— Assignment —
Give back every item below, reproducing each line without any change.

(Extracted items)
[Start of Attachment]

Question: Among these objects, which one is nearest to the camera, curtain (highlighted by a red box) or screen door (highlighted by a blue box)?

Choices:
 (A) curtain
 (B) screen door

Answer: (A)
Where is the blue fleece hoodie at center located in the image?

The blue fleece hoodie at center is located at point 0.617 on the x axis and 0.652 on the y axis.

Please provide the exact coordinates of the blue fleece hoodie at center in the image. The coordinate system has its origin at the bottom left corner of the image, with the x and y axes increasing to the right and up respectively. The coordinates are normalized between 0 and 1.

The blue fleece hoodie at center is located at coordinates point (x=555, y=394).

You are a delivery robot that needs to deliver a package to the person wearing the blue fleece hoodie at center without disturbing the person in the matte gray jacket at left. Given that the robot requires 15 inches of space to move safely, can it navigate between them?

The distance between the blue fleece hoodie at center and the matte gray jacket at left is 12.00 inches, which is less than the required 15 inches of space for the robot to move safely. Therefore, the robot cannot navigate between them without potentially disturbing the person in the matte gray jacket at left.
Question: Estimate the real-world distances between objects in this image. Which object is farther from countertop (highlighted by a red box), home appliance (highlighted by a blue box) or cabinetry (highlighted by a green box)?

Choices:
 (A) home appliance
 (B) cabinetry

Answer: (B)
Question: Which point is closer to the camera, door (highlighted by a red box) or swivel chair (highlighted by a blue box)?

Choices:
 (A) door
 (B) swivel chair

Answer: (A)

[End of Attachment]

— Your response —
Question: Among these objects, which one is nearest to the camera, curtain (highlighted by a red box) or screen door (highlighted by a blue box)?

Choices:
 (A) curtain
 (B) screen door

Answer: (A)
Where is the blue fleece hoodie at center located in the image?

The blue fleece hoodie at center is located at point 0.617 on the x axis and 0.652 on the y axis.

Please provide the exact coordinates of the blue fleece hoodie at center in the image. The coordinate system has its origin at the bottom left corner of the image, with the x and y axes increasing to the right and up respectively. The coordinates are normalized between 0 and 1.

The blue fleece hoodie at center is located at coordinates point (x=555, y=394).

You are a delivery robot that needs to deliver a package to the person wearing the blue fleece hoodie at center without disturbing the person in the matte gray jacket at left. Given that the robot requires 15 inches of space to move safely, can it navigate between them?

The distance between the blue fleece hoodie at center and the matte gray jacket at left is 12.00 inches, which is less than the required 15 inches of space for the robot to move safely. Therefore, the robot cannot navigate between them without potentially disturbing the person in the matte gray jacket at left.
Question: Estimate the real-world distances between objects in this image. Which object is farther from countertop (highlighted by a red box), home appliance (highlighted by a blue box) or cabinetry (highlighted by a green box)?

Choices:
 (A) home appliance
 (B) cabinetry

Answer: (B)
Question: Which point is closer to the camera, door (highlighted by a red box) or swivel chair (highlighted by a blue box)?

Choices:
 (A) door
 (B) swivel chair

Answer: (A)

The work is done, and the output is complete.